◆ **Task instructions**
Go through the listing that follows and write it out exactly. Drop the pictures.

*** Begin section ***

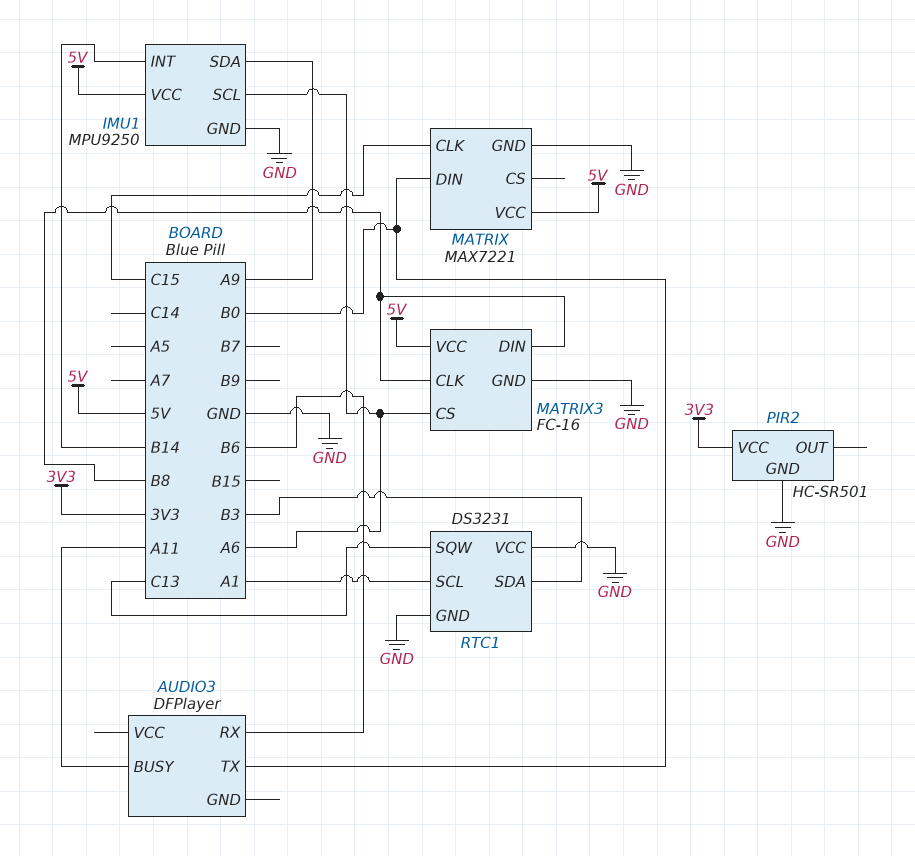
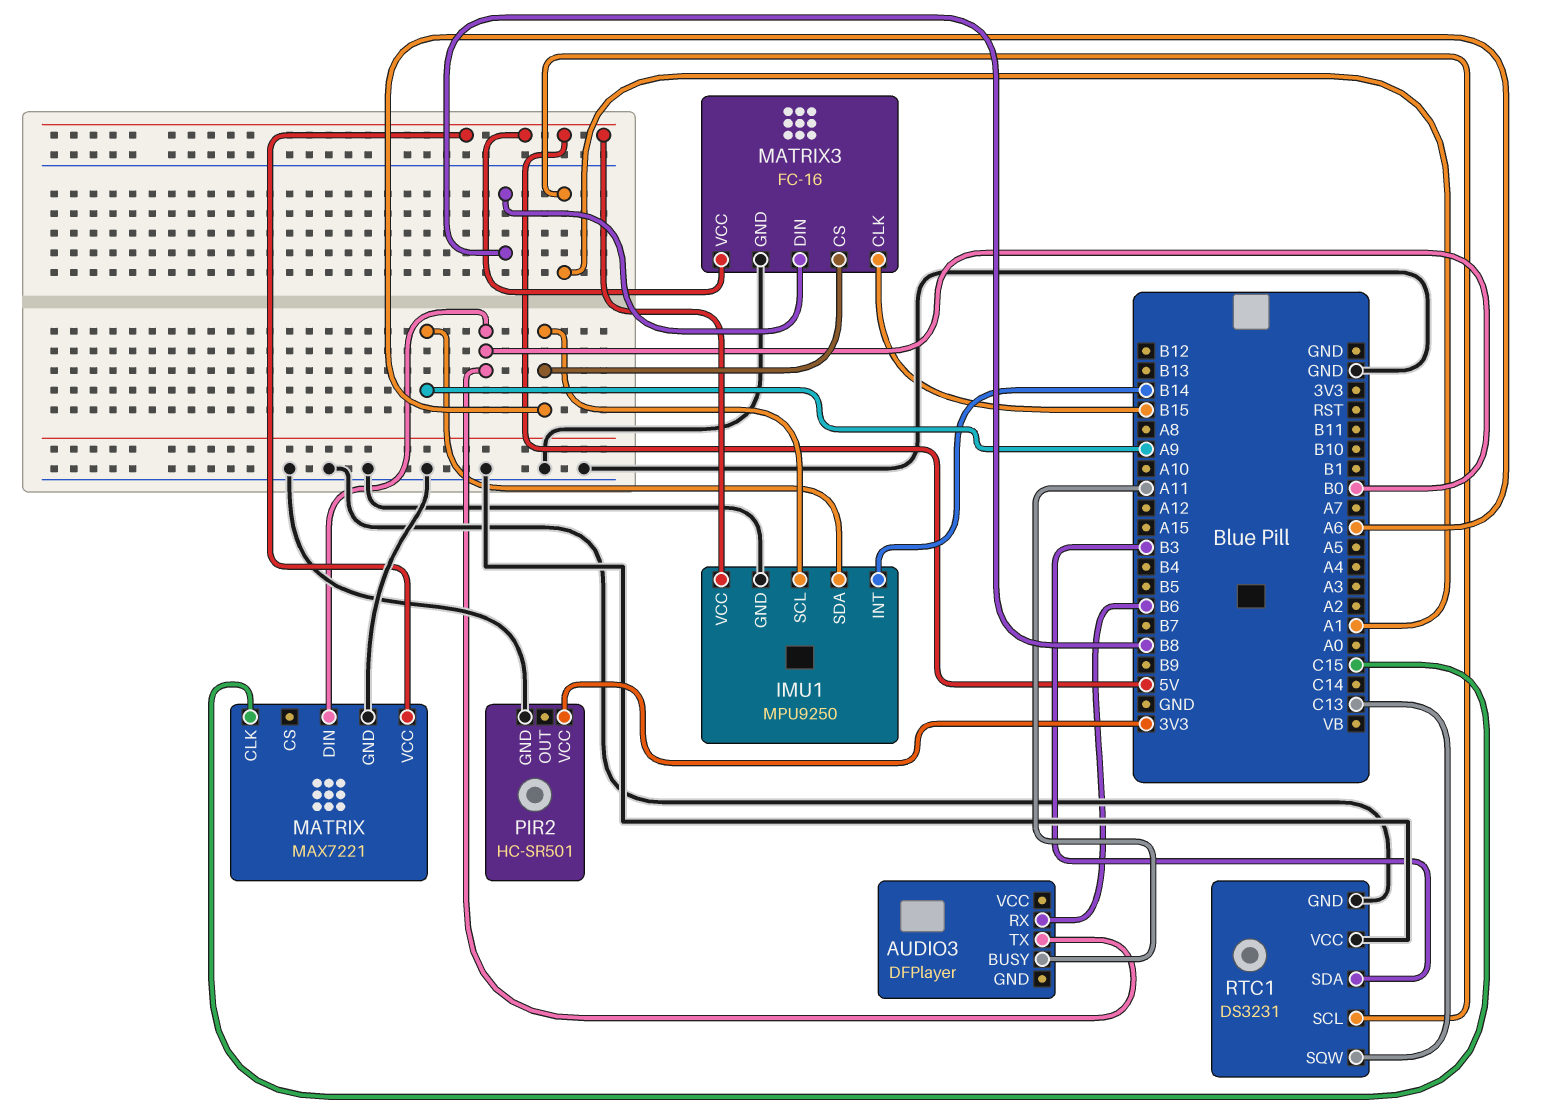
MATRIX3 pin CLK: B8 -> B15

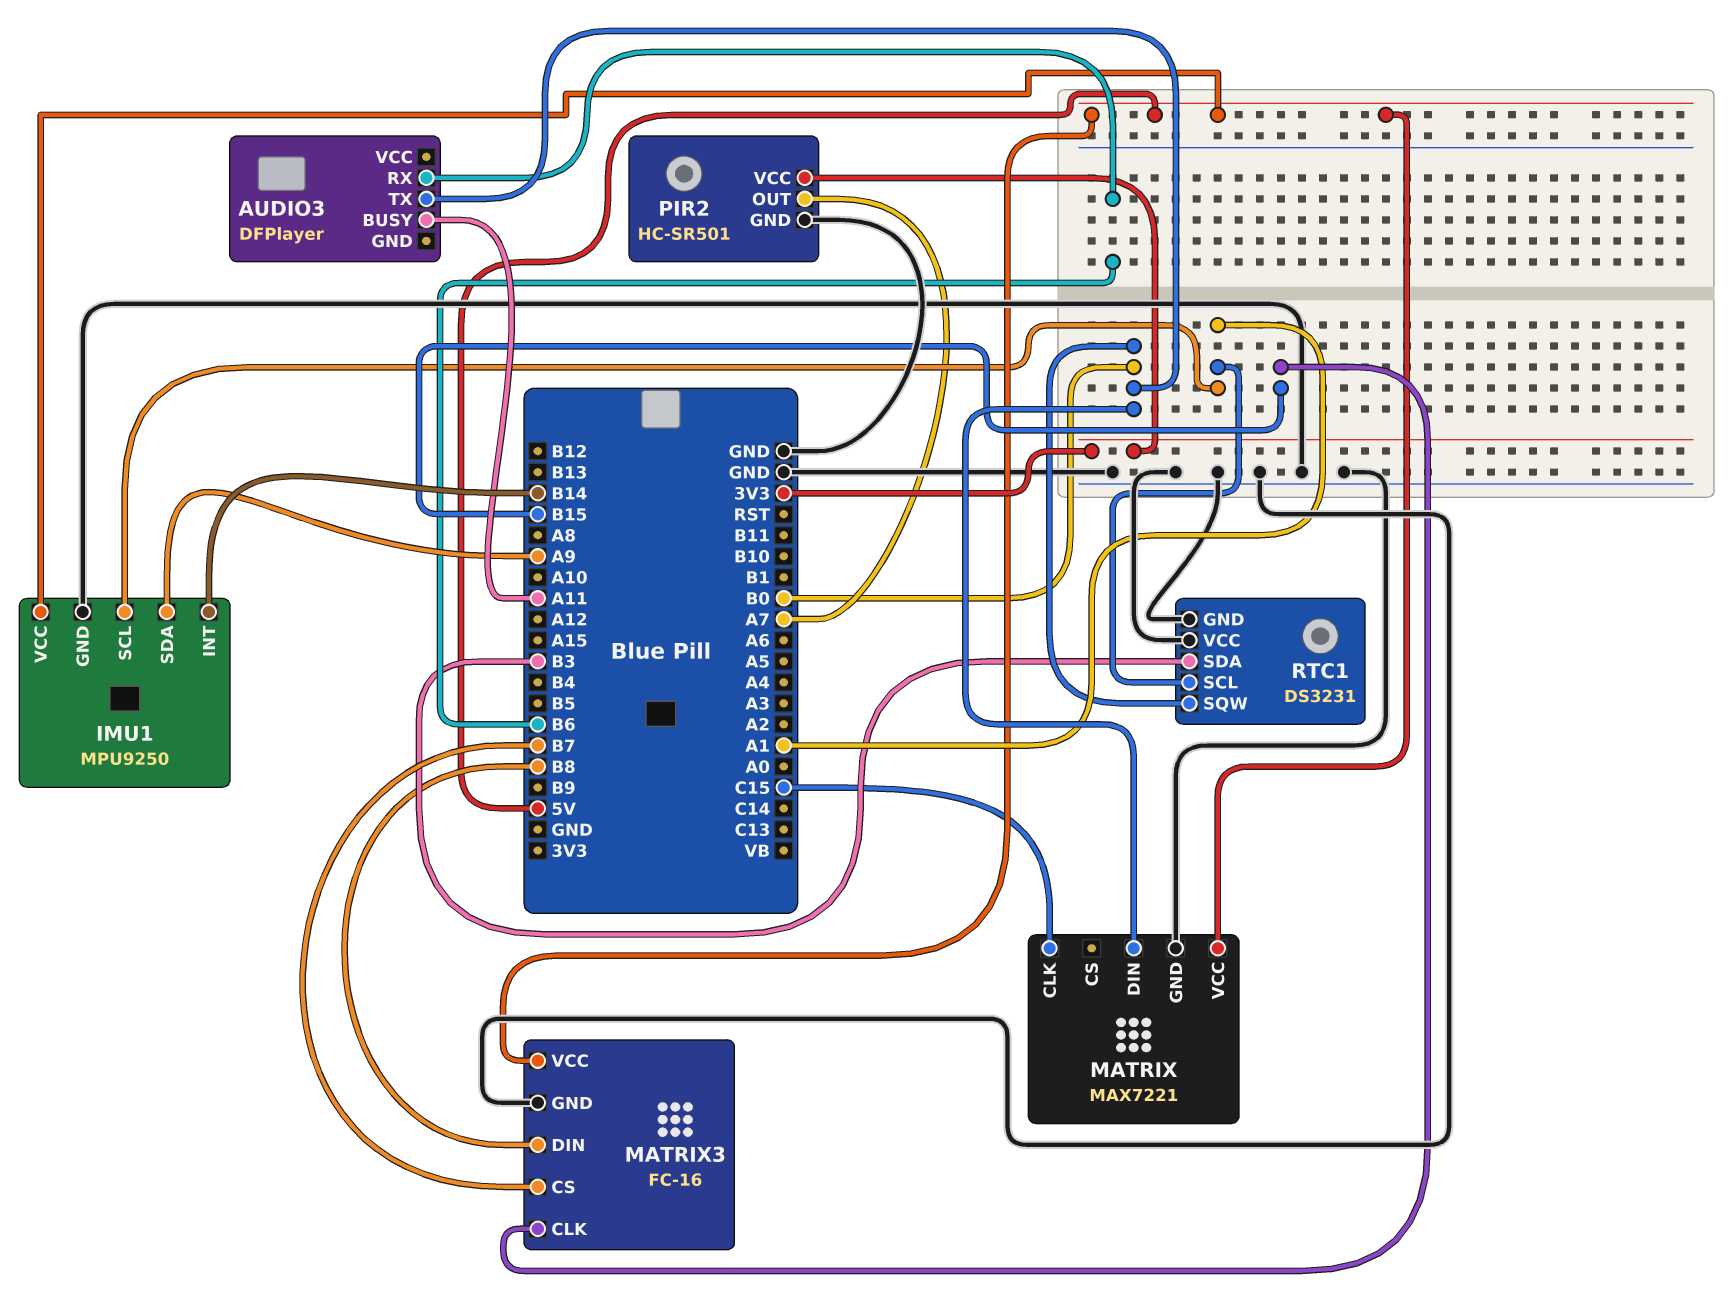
IMU1 pin SCL: A6 -> A1
MATRIX3 pin CS: A6 -> B7
PIR2 pin OUT: none -> A7
RTC1 pin SQW: C13 -> B0

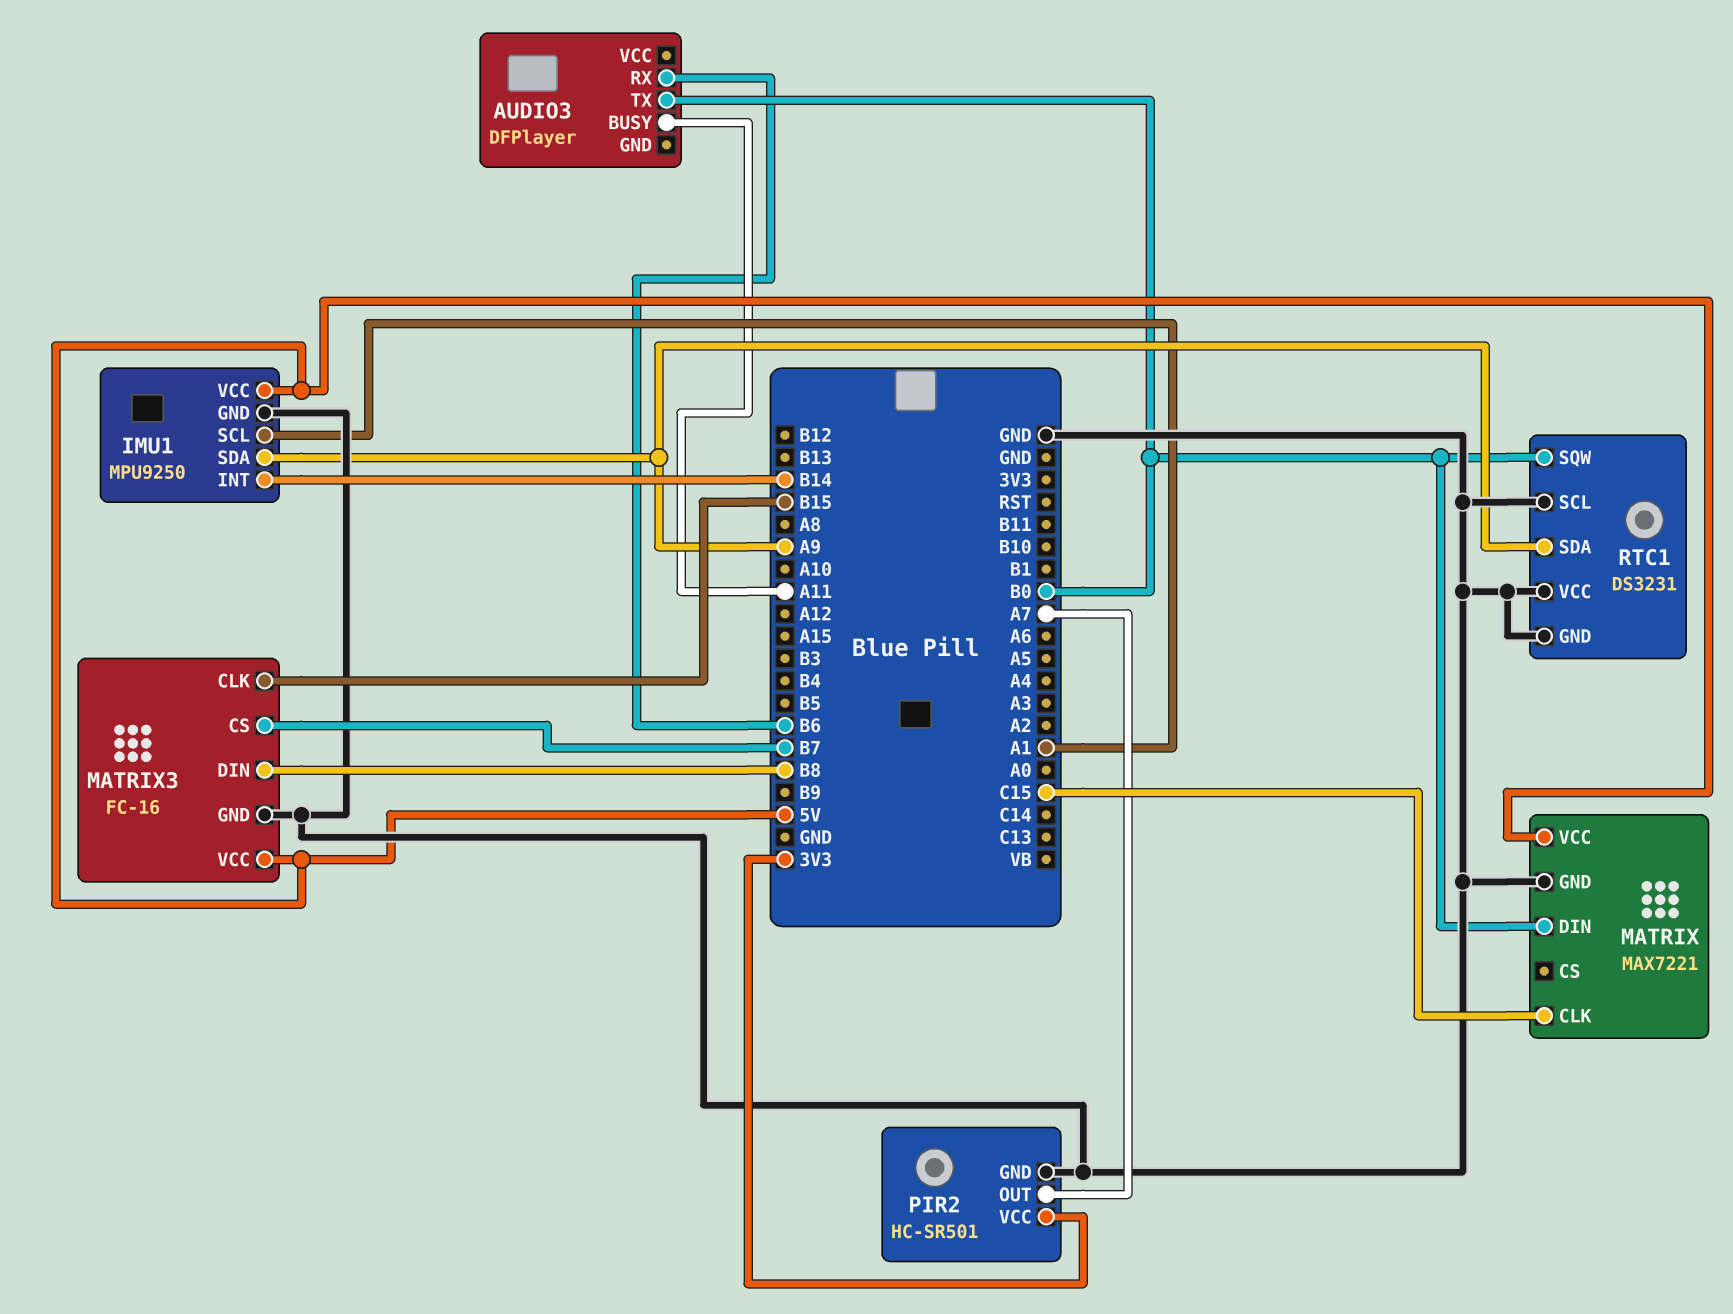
RTC1 pin SCL: A1 -> GND
RTC1 pin SDA: B3 -> A9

*** End section ***

◆ **Response to the task**
MATRIX3 pin CLK: B8 -> B15

IMU1 pin SCL: A6 -> A1
MATRIX3 pin CS: A6 -> B7
PIR2 pin OUT: none -> A7
RTC1 pin SQW: C13 -> B0

RTC1 pin SCL: A1 -> GND
RTC1 pin SDA: B3 -> A9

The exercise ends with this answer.